Difference listings:
↓↓↓

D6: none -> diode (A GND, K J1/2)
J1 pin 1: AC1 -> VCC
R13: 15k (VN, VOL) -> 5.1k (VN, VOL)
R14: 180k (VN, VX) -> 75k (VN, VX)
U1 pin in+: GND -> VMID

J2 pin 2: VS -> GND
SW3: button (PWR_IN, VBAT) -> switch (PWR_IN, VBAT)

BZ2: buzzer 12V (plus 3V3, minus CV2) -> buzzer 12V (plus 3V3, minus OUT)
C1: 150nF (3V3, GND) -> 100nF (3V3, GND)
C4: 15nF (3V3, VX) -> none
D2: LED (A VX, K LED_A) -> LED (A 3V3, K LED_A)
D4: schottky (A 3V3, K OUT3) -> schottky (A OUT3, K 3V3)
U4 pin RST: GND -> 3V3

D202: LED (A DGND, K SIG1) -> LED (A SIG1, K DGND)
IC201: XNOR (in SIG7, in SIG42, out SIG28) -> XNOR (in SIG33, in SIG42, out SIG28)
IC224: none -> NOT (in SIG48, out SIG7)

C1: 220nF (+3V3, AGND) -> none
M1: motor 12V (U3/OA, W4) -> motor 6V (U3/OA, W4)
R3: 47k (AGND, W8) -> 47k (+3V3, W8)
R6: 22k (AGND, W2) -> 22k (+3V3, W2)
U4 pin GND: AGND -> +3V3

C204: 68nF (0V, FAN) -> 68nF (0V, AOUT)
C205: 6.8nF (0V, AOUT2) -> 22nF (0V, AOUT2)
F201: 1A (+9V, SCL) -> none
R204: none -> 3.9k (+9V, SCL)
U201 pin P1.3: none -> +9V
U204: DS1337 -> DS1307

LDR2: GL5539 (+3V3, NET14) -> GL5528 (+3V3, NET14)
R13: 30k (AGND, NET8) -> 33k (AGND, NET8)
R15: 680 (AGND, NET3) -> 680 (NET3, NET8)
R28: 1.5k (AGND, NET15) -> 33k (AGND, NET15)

↑↑↑

[TASK PROMPT]: Your task is to transcribe the line containing "F201: 1A (+9V, SCL) -> none" and every line after it, through the last line of the data, exactly as written and with nothing more.

[YOUR RESPONSE]:
F201: 1A (+9V, SCL) -> none
R204: none -> 3.9k (+9V, SCL)
U201 pin P1.3: none -> +9V
U204: DS1337 -> DS1307

LDR2: GL5539 (+3V3, NET14) -> GL5528 (+3V3, NET14)
R13: 30k (AGND, NET8) -> 33k (AGND, NET8)
R15: 680 (AGND, NET3) -> 680 (NET3, NET8)
R28: 1.5k (AGND, NET15) -> 33k (AGND, NET15)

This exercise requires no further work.